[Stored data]

--------------------------------------------------

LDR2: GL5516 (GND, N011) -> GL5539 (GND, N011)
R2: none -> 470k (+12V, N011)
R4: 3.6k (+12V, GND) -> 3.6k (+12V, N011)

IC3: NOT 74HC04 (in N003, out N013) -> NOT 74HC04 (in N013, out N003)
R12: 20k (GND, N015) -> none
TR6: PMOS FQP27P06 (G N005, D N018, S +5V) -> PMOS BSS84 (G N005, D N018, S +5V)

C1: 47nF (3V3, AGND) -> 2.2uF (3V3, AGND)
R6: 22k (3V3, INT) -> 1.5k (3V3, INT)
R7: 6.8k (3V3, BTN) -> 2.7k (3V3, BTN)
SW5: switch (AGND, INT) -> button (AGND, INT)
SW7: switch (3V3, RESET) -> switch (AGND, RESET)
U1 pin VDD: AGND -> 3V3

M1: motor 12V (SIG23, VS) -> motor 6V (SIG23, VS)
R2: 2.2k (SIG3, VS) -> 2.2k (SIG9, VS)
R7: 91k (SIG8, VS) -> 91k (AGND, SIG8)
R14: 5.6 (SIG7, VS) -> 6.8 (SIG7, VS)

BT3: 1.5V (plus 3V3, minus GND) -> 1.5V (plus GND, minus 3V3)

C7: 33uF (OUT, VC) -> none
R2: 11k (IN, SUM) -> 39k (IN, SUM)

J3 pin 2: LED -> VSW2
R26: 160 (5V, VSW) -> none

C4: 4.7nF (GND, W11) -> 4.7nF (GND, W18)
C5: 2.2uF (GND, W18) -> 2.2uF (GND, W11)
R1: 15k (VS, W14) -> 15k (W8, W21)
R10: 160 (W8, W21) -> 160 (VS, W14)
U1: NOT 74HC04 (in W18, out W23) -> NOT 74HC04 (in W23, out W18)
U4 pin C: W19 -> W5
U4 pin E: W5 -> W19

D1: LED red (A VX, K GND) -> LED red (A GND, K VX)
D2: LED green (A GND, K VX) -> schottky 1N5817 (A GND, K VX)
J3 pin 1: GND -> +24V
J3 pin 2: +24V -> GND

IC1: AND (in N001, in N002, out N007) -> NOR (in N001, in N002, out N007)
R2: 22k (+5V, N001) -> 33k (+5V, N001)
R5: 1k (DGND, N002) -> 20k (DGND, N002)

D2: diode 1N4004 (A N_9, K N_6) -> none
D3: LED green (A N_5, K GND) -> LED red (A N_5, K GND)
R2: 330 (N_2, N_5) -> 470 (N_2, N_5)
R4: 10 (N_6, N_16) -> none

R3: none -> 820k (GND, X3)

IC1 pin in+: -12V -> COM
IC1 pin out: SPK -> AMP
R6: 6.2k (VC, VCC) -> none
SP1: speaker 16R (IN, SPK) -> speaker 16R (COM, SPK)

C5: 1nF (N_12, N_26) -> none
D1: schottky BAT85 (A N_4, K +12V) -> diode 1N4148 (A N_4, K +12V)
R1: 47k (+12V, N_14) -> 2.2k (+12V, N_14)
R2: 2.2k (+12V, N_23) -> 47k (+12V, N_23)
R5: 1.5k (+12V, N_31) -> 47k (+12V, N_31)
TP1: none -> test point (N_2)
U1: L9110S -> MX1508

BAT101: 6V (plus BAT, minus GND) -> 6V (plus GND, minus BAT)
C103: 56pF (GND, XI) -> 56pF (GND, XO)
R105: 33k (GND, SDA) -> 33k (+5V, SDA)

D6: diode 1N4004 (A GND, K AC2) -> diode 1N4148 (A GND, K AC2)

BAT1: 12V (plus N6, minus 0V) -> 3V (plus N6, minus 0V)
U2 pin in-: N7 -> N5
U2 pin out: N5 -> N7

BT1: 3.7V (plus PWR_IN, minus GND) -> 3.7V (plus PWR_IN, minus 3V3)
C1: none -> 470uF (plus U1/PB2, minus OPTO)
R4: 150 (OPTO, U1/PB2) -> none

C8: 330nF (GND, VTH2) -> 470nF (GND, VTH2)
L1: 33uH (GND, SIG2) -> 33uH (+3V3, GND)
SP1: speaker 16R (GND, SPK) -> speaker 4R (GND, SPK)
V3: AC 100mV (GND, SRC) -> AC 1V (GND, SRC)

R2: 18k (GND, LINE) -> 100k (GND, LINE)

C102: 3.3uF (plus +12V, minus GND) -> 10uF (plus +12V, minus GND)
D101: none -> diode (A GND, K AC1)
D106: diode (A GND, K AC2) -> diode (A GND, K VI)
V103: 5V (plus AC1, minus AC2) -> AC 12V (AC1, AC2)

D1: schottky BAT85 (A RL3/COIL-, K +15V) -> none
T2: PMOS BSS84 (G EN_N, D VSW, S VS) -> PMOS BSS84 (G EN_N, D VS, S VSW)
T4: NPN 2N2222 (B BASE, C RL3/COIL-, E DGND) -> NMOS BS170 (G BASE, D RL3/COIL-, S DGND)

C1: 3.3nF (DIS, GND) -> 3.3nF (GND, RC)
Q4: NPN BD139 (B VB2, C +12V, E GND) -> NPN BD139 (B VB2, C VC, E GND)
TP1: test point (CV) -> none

--------------------------------------------------

All of the entries must be quoted exactly; please include each one.

LDR2: GL5516 (GND, N011) -> GL5539 (GND, N011)
R2: none -> 470k (+12V, N011)
R4: 3.6k (+12V, GND) -> 3.6k (+12V, N011)

IC3: NOT 74HC04 (in N003, out N013) -> NOT 74HC04 (in N013, out N003)
R12: 20k (GND, N015) -> none
TR6: PMOS FQP27P06 (G N005, D N018, S +5V) -> PMOS BSS84 (G N005, D N018, S +5V)

C1: 47nF (3V3, AGND) -> 2.2uF (3V3, AGND)
R6: 22k (3V3, INT) -> 1.5k (3V3, INT)
R7: 6.8k (3V3, BTN) -> 2.7k (3V3, BTN)
SW5: switch (AGND, INT) -> button (AGND, INT)
SW7: switch (3V3, RESET) -> switch (AGND, RESET)
U1 pin VDD: AGND -> 3V3

M1: motor 12V (SIG23, VS) -> motor 6V (SIG23, VS)
R2: 2.2k (SIG3, VS) -> 2.2k (SIG9, VS)
R7: 91k (SIG8, VS) -> 91k (AGND, SIG8)
R14: 5.6 (SIG7, VS) -> 6.8 (SIG7, VS)

BT3: 1.5V (plus 3V3, minus GND) -> 1.5V (plus GND, minus 3V3)

C7: 33uF (OUT, VC) -> none
R2: 11k (IN, SUM) -> 39k (IN, SUM)

J3 pin 2: LED -> VSW2
R26: 160 (5V, VSW) -> none

C4: 4.7nF (GND, W11) -> 4.7nF (GND, W18)
C5: 2.2uF (GND, W18) -> 2.2uF (GND, W11)
R1: 15k (VS, W14) -> 15k (W8, W21)
R10: 160 (W8, W21) -> 160 (VS, W14)
U1: NOT 74HC04 (in W18, out W23) -> NOT 74HC04 (in W23, out W18)
U4 pin C: W19 -> W5
U4 pin E: W5 -> W19

D1: LED red (A VX, K GND) -> LED red (A GND, K VX)
D2: LED green (A GND, K VX) -> schottky 1N5817 (A GND, K VX)
J3 pin 1: GND -> +24V
J3 pin 2: +24V -> GND

IC1: AND (in N001, in N002, out N007) -> NOR (in N001, in N002, out N007)
R2: 22k (+5V, N001) -> 33k (+5V, N001)
R5: 1k (DGND, N002) -> 20k (DGND, N002)

D2: diode 1N4004 (A N_9, K N_6) -> none
D3: LED green (A N_5, K GND) -> LED red (A N_5, K GND)
R2: 330 (N_2, N_5) -> 470 (N_2, N_5)
R4: 10 (N_6, N_16) -> none

R3: none -> 820k (GND, X3)

IC1 pin in+: -12V -> COM
IC1 pin out: SPK -> AMP
R6: 6.2k (VC, VCC) -> none
SP1: speaker 16R (IN, SPK) -> speaker 16R (COM, SPK)

C5: 1nF (N_12, N_26) -> none
D1: schottky BAT85 (A N_4, K +12V) -> diode 1N4148 (A N_4, K +12V)
R1: 47k (+12V, N_14) -> 2.2k (+12V, N_14)
R2: 2.2k (+12V, N_23) -> 47k (+12V, N_23)
R5: 1.5k (+12V, N_31) -> 47k (+12V, N_31)
TP1: none -> test point (N_2)
U1: L9110S -> MX1508

BAT101: 6V (plus BAT, minus GND) -> 6V (plus GND, minus BAT)
C103: 56pF (GND, XI) -> 56pF (GND, XO)
R105: 33k (GND, SDA) -> 33k (+5V, SDA)

D6: diode 1N4004 (A GND, K AC2) -> diode 1N4148 (A GND, K AC2)

BAT1: 12V (plus N6, minus 0V) -> 3V (plus N6, minus 0V)
U2 pin in-: N7 -> N5
U2 pin out: N5 -> N7

BT1: 3.7V (plus PWR_IN, minus GND) -> 3.7V (plus PWR_IN, minus 3V3)
C1: none -> 470uF (plus U1/PB2, minus OPTO)
R4: 150 (OPTO, U1/PB2) -> none

C8: 330nF (GND, VTH2) -> 470nF (GND, VTH2)
L1: 33uH (GND, SIG2) -> 33uH (+3V3, GND)
SP1: speaker 16R (GND, SPK) -> speaker 4R (GND, SPK)
V3: AC 100mV (GND, SRC) -> AC 1V (GND, SRC)

R2: 18k (GND, LINE) -> 100k (GND, LINE)

C102: 3.3uF (plus +12V, minus GND) -> 10uF (plus +12V, minus GND)
D101: none -> diode (A GND, K AC1)
D106: diode (A GND, K AC2) -> diode (A GND, K VI)
V103: 5V (plus AC1, minus AC2) -> AC 12V (AC1, AC2)

D1: schottky BAT85 (A RL3/COIL-, K +15V) -> none
T2: PMOS BSS84 (G EN_N, D VSW, S VS) -> PMOS BSS84 (G EN_N, D VS, S VSW)
T4: NPN 2N2222 (B BASE, C RL3/COIL-, E DGND) -> NMOS BS170 (G BASE, D RL3/COIL-, S DGND)

C1: 3.3nF (DIS, GND) -> 3.3nF (GND, RC)
Q4: NPN BD139 (B VB2, C +12V, E GND) -> NPN BD139 (B VB2, C VC, E GND)
TP1: test point (CV) -> none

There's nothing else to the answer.